[EXERCISE INPUTS Boundary: Start]

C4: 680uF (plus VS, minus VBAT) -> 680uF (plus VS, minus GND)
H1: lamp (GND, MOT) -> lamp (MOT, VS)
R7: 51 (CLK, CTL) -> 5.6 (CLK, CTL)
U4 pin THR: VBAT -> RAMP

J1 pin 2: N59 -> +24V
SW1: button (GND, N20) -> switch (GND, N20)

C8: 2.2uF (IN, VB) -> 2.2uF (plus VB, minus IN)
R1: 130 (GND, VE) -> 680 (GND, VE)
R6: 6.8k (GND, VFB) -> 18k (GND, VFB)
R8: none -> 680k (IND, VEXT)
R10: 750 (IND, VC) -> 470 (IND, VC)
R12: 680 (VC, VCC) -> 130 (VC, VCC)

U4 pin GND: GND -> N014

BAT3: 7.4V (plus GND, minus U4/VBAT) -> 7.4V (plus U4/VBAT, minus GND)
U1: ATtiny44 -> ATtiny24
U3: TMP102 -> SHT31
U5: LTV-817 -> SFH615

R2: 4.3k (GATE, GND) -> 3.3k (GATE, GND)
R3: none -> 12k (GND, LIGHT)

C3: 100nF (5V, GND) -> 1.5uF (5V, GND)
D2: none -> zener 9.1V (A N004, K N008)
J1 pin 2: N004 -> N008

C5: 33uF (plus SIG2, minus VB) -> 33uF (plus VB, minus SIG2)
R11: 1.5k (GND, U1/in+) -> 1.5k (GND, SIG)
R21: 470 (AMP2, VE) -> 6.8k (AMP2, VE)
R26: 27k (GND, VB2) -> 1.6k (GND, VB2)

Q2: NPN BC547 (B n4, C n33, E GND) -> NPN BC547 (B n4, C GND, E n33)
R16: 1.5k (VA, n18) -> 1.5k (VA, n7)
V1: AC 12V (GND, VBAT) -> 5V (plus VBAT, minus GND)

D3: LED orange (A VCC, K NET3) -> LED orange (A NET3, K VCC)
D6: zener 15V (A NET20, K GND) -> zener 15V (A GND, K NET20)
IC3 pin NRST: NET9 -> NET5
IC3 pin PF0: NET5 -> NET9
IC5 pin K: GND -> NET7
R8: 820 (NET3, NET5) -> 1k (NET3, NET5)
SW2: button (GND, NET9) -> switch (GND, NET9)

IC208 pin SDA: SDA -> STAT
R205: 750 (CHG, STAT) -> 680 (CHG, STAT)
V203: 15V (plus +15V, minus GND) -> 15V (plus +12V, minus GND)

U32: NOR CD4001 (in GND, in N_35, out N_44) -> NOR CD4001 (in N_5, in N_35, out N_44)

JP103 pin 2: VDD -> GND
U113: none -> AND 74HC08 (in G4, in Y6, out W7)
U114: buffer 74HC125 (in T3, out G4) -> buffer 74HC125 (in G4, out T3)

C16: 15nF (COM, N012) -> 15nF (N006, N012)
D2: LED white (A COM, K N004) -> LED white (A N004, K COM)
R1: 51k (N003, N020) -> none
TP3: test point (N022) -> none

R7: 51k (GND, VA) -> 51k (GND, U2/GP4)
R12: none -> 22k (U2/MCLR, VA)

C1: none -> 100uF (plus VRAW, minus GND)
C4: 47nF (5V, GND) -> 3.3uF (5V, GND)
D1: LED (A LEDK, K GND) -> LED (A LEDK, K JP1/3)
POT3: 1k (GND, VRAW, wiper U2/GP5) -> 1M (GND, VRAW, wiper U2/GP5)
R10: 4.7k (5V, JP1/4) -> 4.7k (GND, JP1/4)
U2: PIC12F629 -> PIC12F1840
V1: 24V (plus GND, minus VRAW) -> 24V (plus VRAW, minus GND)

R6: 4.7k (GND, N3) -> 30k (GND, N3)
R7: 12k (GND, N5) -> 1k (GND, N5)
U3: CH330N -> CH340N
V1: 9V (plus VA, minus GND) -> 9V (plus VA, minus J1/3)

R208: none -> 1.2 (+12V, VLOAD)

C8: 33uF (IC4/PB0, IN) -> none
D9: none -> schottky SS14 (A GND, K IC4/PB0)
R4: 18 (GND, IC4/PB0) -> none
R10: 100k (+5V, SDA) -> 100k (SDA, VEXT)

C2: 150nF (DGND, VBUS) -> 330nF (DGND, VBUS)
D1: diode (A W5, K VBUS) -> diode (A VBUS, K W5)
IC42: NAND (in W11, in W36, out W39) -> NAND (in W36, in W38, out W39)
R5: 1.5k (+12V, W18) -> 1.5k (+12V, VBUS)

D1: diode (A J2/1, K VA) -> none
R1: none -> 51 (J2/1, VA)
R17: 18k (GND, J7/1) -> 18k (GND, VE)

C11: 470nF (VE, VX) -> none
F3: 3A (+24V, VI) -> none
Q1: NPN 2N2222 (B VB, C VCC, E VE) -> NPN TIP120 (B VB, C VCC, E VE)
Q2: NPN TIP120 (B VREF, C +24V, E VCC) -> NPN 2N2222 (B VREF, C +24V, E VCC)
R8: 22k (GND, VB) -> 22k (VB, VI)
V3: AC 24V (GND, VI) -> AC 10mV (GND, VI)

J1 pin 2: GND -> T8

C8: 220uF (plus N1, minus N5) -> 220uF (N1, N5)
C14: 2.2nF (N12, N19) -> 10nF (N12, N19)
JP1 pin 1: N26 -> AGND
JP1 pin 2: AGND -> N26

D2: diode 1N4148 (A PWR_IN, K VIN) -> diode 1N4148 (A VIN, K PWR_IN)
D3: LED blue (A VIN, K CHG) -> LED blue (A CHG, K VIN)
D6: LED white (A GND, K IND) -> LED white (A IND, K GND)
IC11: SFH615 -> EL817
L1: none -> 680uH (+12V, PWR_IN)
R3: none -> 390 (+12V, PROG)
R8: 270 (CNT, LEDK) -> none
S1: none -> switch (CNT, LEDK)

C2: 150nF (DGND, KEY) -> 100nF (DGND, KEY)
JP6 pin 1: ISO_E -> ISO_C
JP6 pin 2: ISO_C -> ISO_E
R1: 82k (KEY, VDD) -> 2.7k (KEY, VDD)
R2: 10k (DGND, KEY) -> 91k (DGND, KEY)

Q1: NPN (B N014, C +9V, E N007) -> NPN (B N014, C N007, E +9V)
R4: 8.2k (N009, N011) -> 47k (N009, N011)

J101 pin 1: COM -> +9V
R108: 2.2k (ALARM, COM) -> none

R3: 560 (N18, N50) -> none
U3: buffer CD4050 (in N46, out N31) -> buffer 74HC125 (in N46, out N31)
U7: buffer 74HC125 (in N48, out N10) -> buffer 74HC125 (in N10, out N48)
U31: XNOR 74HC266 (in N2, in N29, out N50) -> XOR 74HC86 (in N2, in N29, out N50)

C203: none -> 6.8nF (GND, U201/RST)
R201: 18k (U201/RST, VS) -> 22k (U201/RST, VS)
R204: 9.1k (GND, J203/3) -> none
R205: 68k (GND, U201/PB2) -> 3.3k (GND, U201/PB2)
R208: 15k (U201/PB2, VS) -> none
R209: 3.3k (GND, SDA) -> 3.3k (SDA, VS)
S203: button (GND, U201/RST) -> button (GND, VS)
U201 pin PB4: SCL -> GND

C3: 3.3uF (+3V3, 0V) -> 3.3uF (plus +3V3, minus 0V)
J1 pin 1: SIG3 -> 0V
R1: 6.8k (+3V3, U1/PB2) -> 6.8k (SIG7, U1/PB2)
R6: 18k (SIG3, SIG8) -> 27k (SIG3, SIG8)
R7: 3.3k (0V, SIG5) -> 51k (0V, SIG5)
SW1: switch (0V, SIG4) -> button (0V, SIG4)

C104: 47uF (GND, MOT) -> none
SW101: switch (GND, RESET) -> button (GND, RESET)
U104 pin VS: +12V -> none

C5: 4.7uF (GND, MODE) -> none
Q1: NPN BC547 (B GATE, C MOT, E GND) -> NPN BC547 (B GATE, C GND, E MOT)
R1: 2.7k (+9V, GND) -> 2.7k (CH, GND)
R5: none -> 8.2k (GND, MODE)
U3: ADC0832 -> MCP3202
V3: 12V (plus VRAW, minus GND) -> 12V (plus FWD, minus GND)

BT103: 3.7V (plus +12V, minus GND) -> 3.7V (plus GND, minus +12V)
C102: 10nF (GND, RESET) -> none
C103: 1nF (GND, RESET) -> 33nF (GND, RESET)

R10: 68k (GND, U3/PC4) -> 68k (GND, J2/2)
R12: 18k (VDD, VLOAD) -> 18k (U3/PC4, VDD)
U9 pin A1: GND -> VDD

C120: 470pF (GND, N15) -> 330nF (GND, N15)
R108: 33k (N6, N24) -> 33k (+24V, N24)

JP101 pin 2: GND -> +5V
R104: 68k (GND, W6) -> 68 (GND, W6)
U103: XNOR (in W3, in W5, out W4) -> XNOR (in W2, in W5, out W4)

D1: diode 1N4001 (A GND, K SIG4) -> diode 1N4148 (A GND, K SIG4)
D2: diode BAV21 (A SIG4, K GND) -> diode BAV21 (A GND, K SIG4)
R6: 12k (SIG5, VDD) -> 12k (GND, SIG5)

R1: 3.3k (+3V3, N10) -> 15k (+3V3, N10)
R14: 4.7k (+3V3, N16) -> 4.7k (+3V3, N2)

[EXERCISE INPUTS Boundary: End]

- WHAT YOU HAVE TO DO -
Working from the entries above, filter out every line that lacks "LEDK" and copy what remains.

- RESPONSE TO THIS EXERCISE -
D1: LED (A LEDK, K GND) -> LED (A LEDK, K JP1/3)
R8: 270 (CNT, LEDK) -> none
S1: none -> switch (CNT, LEDK)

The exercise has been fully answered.